(Scene image comparisons)
==================================================

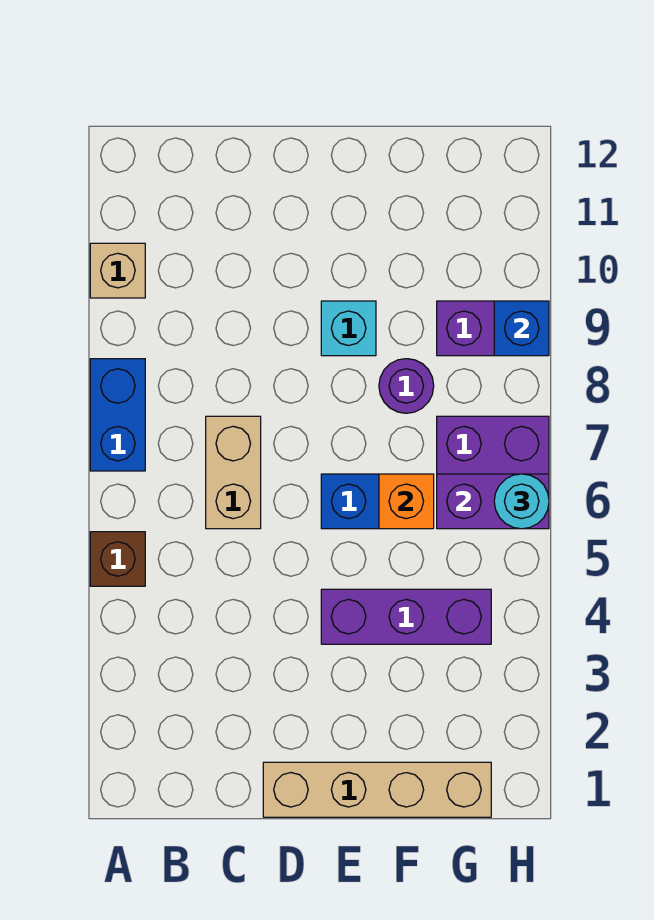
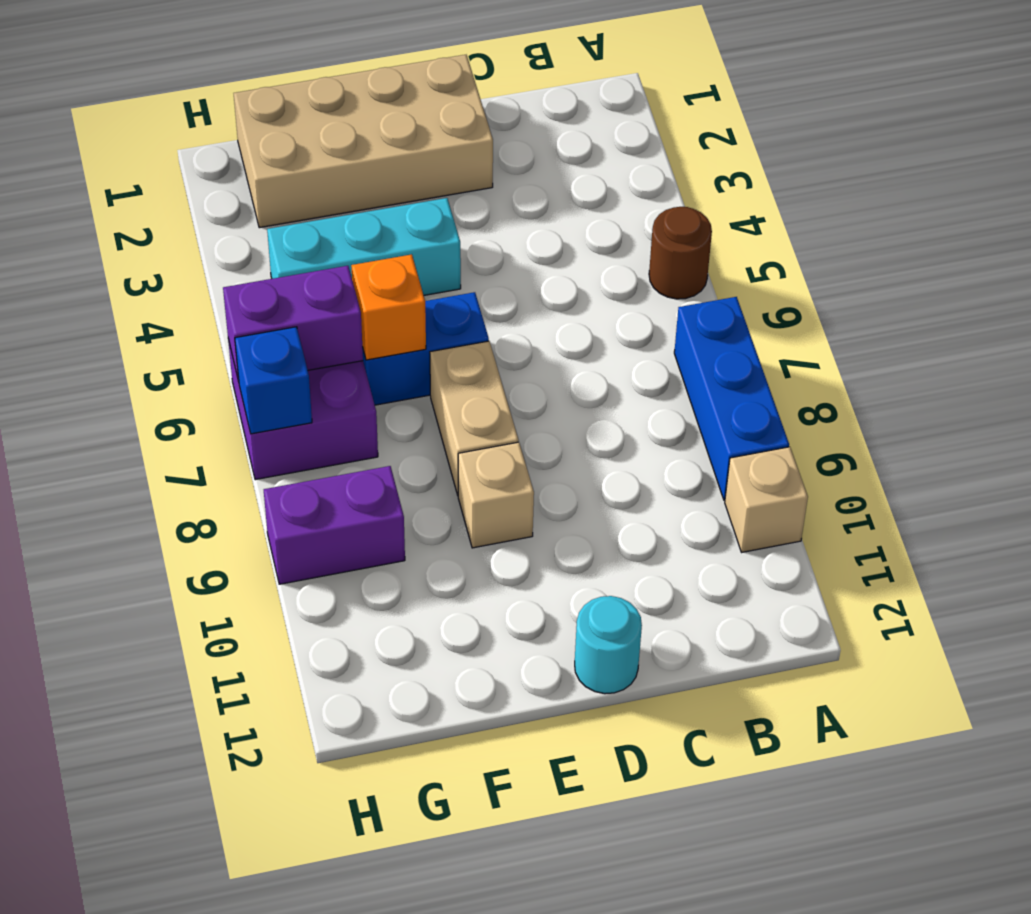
brown brick A5 level 1 -> brown round brick A5 level 1
blue brick A7:A8 level 1 -> blue brick A7:A9 level 1
tan brick C6:C7 level 1 -> tan brick E7:E8 level 1
tan brick D1:G1 level 1 -> tan brick D1:G2 level 1
purple brick E4:G4 level 1 -> cyan brick E4:G4 level 1
cyan brick E9 level 1 -> tan brick E9 level 1
purple round brick F8 level 1 -> none
cyan round brick H6 level 3 -> cyan round brick D12 level 1
blue brick H9 level 2 -> blue brick H7 level 2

==================================================

→ **Try it**: Please reproduce the data above word for word, skipping all images.

→ **Final answer**:
brown brick A5 level 1 -> brown round brick A5 level 1
blue brick A7:A8 level 1 -> blue brick A7:A9 level 1
tan brick C6:C7 level 1 -> tan brick E7:E8 level 1
tan brick D1:G1 level 1 -> tan brick D1:G2 level 1
purple brick E4:G4 level 1 -> cyan brick E4:G4 level 1
cyan brick E9 level 1 -> tan brick E9 level 1
purple round brick F8 level 1 -> none
cyan round brick H6 level 3 -> cyan round brick D12 level 1
blue brick H9 level 2 -> blue brick H7 level 2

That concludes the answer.